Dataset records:
>>>

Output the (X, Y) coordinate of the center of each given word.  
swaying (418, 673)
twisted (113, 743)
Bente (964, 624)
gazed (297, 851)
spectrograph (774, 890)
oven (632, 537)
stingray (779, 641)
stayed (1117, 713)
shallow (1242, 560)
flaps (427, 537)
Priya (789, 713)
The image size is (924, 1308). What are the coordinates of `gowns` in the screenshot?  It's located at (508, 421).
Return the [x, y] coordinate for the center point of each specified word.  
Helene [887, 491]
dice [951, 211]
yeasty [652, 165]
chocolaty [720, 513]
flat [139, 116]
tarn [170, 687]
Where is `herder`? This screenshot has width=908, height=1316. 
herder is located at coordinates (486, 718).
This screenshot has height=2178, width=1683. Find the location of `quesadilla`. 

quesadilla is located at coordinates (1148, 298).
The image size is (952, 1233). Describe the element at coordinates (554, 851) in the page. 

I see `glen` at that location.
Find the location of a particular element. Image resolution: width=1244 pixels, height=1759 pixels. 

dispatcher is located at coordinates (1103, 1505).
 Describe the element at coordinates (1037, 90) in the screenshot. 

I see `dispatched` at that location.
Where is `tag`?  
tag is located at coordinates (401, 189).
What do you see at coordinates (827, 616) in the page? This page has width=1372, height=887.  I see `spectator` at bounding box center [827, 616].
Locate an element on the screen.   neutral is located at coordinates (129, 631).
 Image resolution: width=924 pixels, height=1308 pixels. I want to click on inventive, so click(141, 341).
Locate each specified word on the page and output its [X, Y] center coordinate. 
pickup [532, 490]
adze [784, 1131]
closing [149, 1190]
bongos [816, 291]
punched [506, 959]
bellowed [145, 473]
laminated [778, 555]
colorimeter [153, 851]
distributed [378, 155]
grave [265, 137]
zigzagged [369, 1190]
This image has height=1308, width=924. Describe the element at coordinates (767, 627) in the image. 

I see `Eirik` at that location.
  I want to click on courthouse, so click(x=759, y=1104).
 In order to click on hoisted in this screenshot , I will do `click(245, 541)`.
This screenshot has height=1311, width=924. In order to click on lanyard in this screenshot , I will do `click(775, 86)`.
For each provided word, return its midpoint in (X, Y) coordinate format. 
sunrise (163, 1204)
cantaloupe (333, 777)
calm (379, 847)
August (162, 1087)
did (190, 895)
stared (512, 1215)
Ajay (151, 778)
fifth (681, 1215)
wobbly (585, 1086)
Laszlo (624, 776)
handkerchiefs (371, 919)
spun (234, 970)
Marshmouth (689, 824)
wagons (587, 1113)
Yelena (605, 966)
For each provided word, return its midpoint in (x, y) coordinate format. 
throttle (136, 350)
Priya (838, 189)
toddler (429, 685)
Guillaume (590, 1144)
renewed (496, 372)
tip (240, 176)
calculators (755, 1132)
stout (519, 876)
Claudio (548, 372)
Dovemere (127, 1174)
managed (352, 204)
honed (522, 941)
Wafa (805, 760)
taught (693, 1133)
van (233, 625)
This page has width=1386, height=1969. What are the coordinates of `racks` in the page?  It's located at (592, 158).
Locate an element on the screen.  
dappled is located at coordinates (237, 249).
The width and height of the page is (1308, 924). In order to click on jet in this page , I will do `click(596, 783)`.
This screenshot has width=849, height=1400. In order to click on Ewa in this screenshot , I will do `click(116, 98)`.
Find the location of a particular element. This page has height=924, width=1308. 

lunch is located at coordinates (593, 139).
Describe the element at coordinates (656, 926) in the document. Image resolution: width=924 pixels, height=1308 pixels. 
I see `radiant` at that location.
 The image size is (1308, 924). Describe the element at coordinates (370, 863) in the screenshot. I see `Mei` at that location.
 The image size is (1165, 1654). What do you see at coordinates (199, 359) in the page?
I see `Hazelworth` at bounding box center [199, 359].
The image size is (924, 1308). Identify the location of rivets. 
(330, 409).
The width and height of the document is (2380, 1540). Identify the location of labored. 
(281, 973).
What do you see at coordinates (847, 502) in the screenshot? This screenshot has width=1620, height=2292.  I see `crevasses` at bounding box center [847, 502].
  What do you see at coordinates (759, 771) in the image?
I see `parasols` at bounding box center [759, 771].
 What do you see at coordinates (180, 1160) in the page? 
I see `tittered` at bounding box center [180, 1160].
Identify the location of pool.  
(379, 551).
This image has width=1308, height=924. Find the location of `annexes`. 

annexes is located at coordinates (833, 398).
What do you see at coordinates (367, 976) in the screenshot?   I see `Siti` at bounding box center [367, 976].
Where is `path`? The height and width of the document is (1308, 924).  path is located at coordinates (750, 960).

<<<

What you will do: Output the data from the line with "flat [139, 116]" to the line with "herder is located at coordinates (486, 718)." as a two-column CSV with the columns request and answer. Make one row per item, put each value in a single quoted field, and replace any line breaks with spaces.

Written solution:
request,answer
"flat","[139, 116]"
"tarn","[170, 687]"
"Where is `herder`? This screenshot has width=908, height=1316.","herder is located at coordinates (486, 718)."